** Opening Recorded data block **

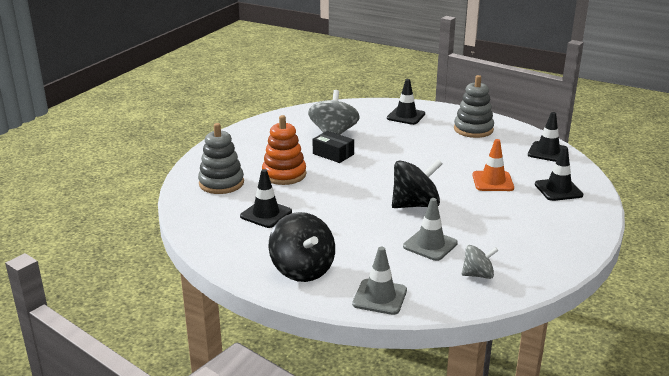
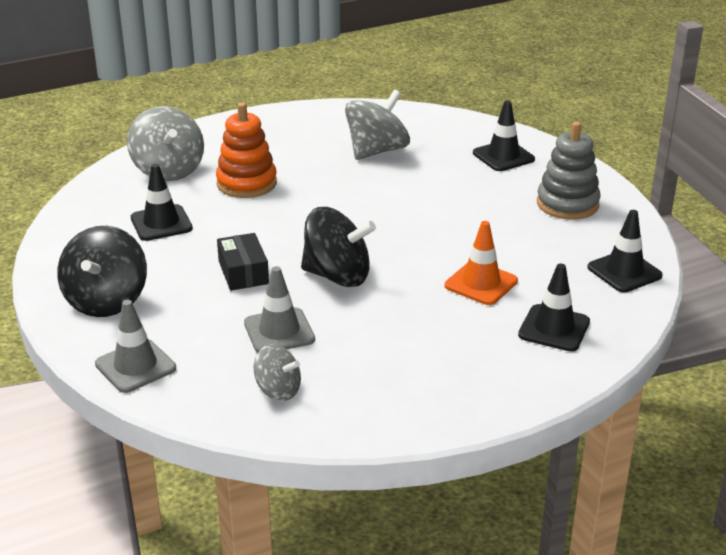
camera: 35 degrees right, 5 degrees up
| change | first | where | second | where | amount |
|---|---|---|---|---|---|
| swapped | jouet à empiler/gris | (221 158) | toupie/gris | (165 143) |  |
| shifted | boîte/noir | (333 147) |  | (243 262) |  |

** Closing Recorded data block **

Pictures in the records above are to be left out of an otherwise exact copy.

Exercise output:
camera: 35 degrees right, 5 degrees up
| change | first | where | second | where | amount |
|---|---|---|---|---|---|
| swapped | jouet à empiler/gris | (221 158) | toupie/gris | (165 143) |  |
| shifted | boîte/noir | (333 147) |  | (243 262) |  |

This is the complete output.